Task item
Transcribe only the lines from the one containing "(727, 455) = (722, 526): yellow" through the final line of the entries below, exactly, and exclude the pictures.

BEGIN Source records

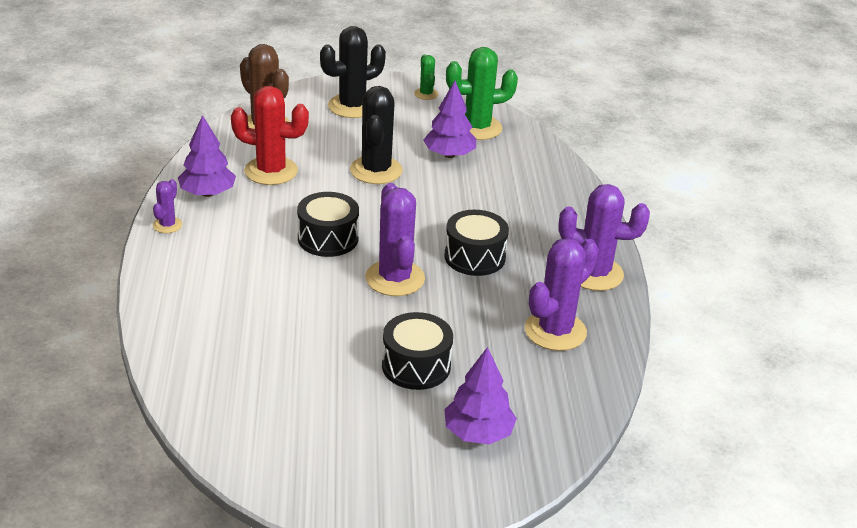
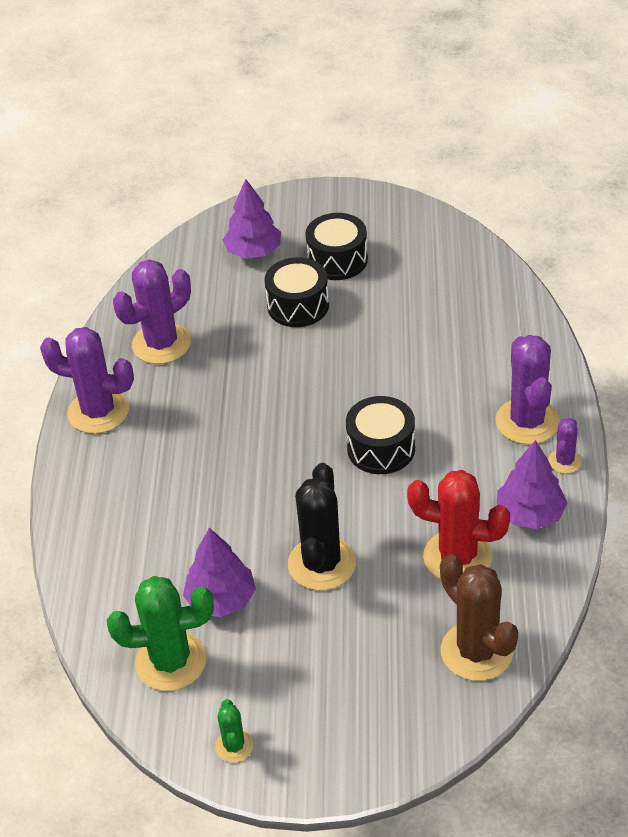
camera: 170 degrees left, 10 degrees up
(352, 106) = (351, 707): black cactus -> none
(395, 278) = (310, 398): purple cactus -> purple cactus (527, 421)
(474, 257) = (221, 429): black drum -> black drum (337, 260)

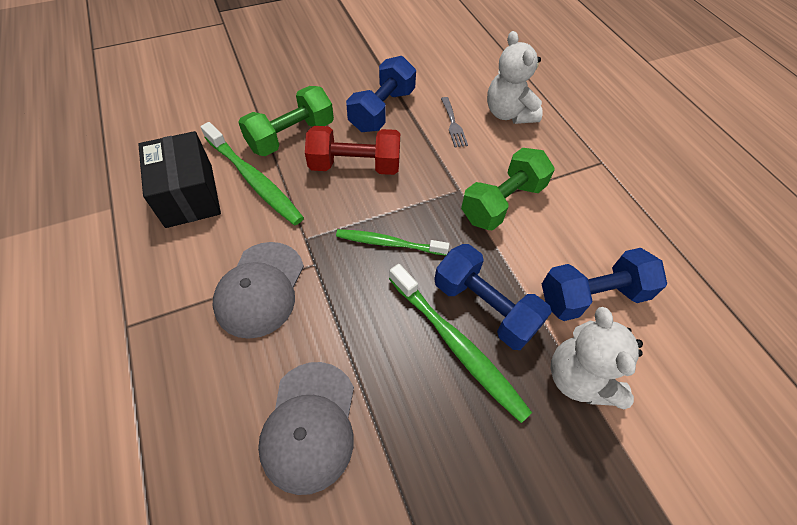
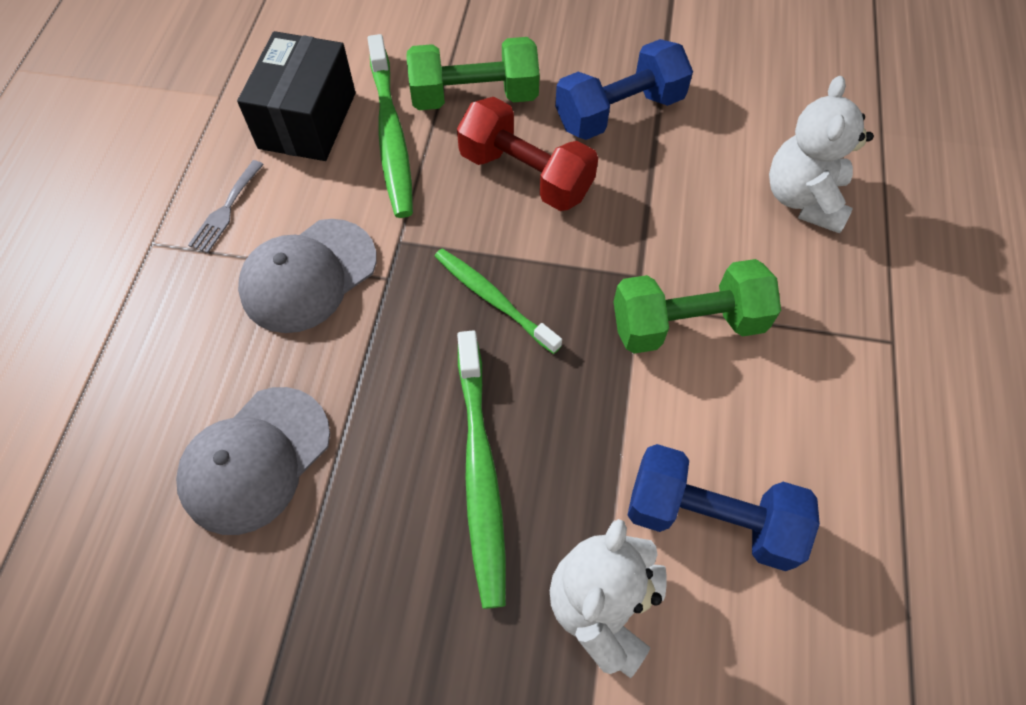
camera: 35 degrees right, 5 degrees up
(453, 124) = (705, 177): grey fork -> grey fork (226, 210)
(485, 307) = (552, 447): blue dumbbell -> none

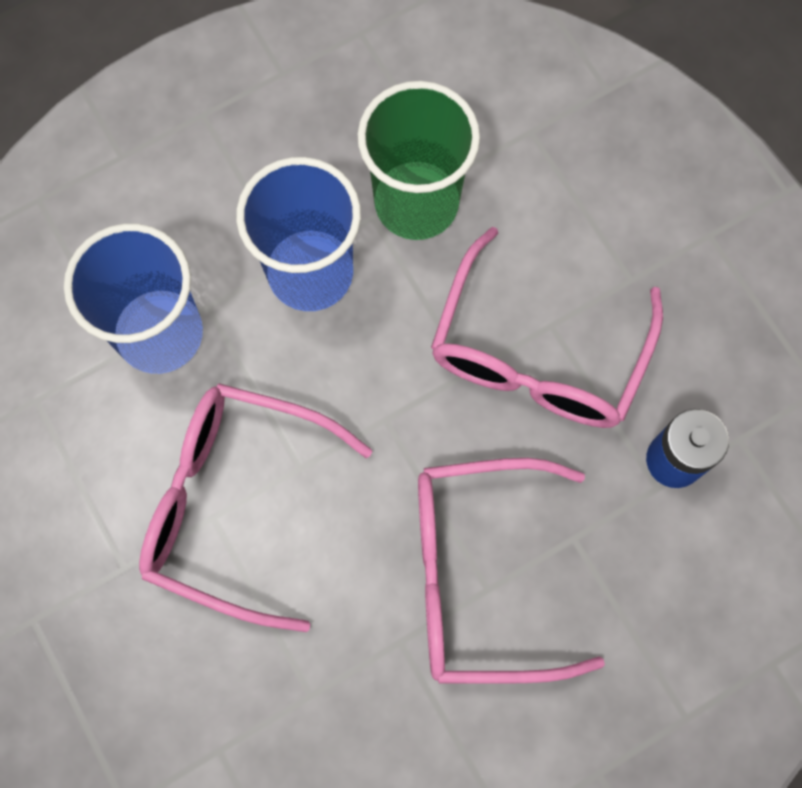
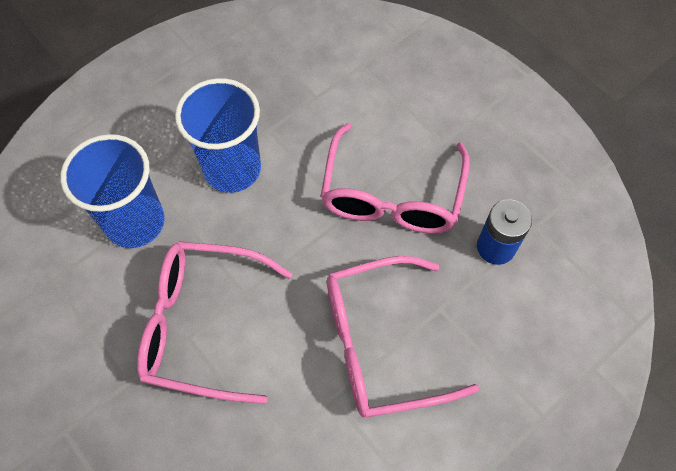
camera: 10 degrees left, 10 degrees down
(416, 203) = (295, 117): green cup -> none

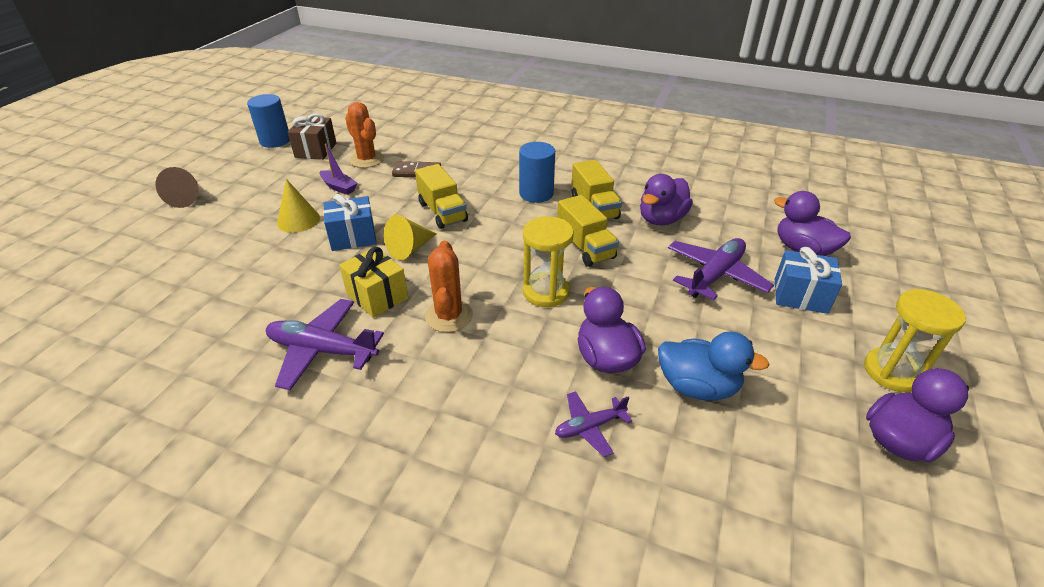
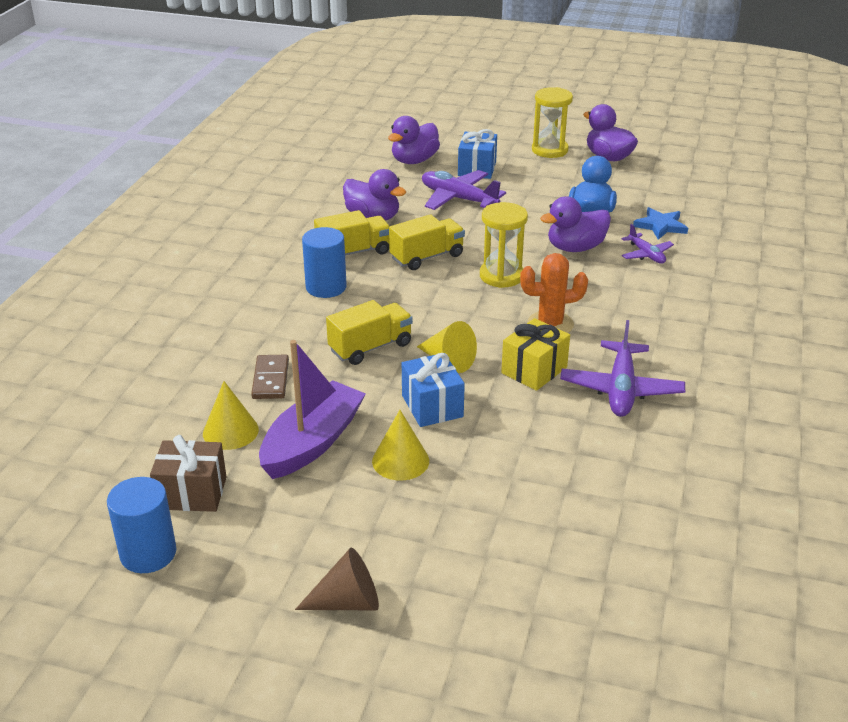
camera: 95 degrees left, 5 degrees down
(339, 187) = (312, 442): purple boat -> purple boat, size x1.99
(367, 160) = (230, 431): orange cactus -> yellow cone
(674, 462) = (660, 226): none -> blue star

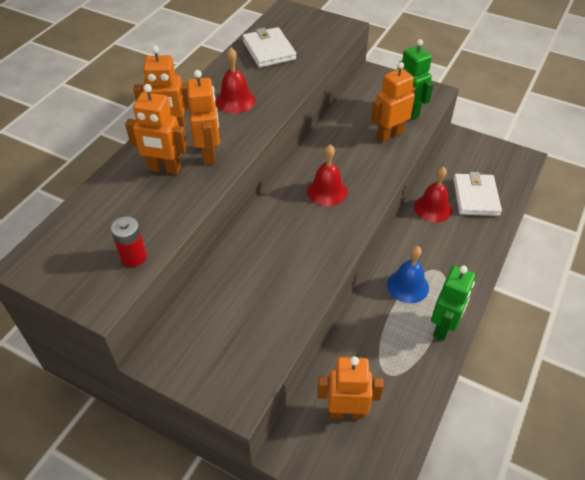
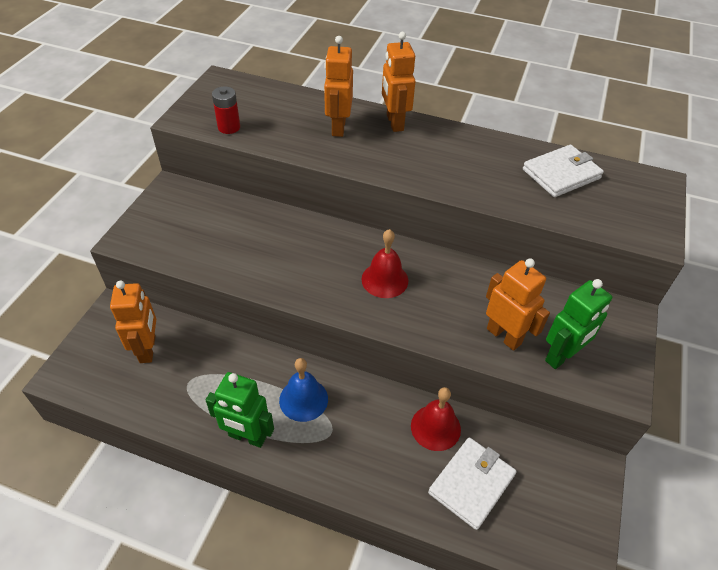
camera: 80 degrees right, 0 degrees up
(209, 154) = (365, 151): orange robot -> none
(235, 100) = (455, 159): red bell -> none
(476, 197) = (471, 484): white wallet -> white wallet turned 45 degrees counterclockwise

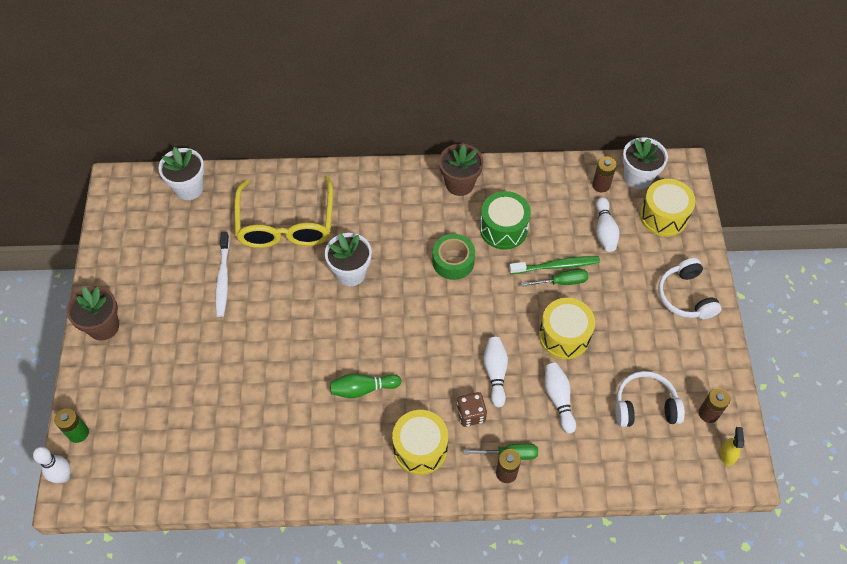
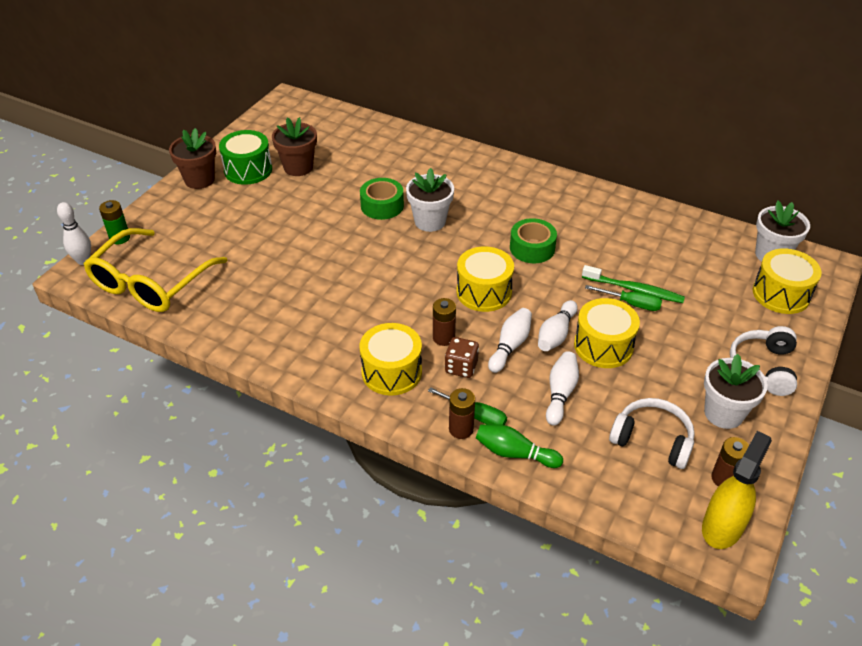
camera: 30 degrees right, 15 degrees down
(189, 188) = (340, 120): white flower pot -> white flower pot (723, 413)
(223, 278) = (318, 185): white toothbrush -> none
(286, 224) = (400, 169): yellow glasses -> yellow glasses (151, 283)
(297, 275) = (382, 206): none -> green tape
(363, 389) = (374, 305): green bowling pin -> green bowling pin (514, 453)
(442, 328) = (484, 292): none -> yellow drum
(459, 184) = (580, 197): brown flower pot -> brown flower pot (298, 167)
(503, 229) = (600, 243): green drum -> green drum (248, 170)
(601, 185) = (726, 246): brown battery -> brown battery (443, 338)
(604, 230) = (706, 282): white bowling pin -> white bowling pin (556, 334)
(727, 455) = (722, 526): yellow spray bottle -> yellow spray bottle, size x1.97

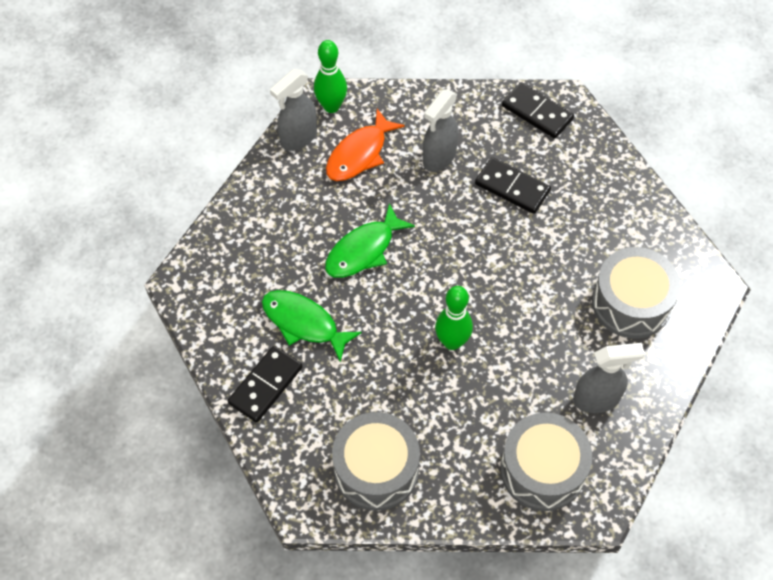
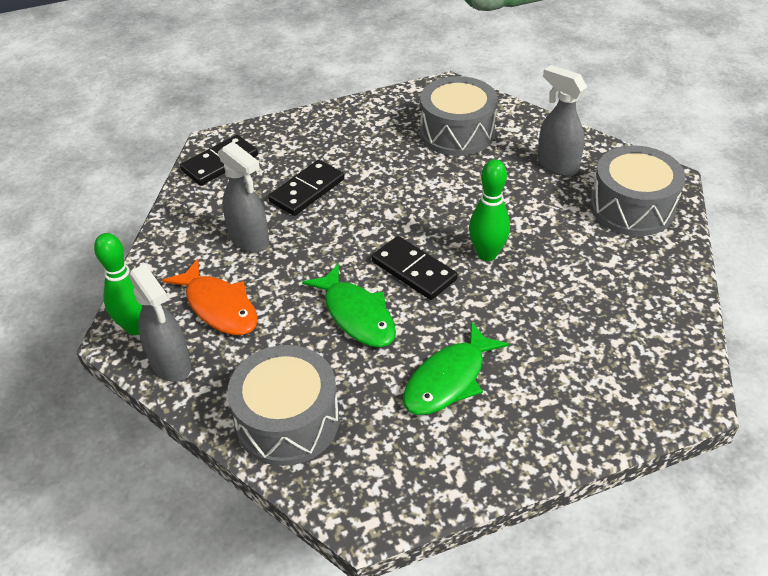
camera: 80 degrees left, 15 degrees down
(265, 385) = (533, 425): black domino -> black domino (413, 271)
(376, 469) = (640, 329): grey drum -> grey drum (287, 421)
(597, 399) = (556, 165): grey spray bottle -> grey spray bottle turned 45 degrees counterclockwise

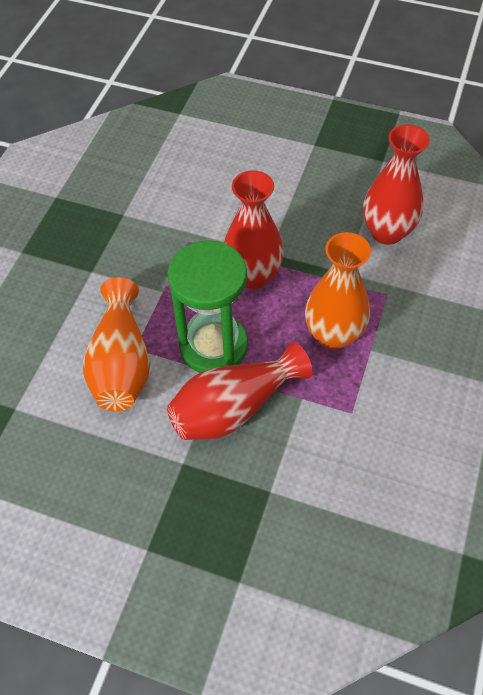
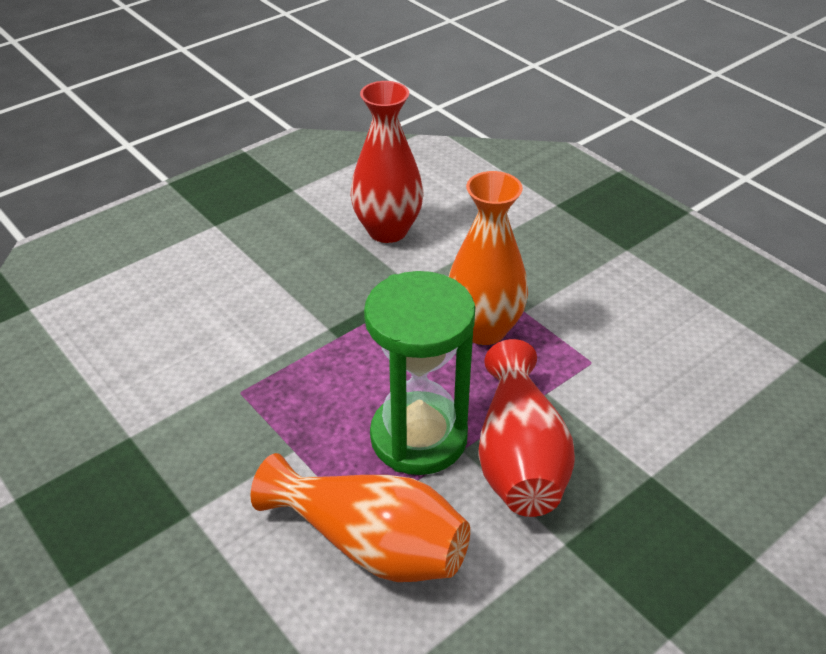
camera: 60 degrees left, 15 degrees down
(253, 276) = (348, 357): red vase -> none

END Source records

Reply
(727, 455) = (722, 526): yellow spray bottle -> yellow spray bottle, size x1.97

camera: 80 degrees left, 15 degrees down
(265, 385) = (533, 425): black domino -> black domino (413, 271)
(376, 469) = (640, 329): grey drum -> grey drum (287, 421)
(597, 399) = (556, 165): grey spray bottle -> grey spray bottle turned 45 degrees counterclockwise

camera: 60 degrees left, 15 degrees down
(253, 276) = (348, 357): red vase -> none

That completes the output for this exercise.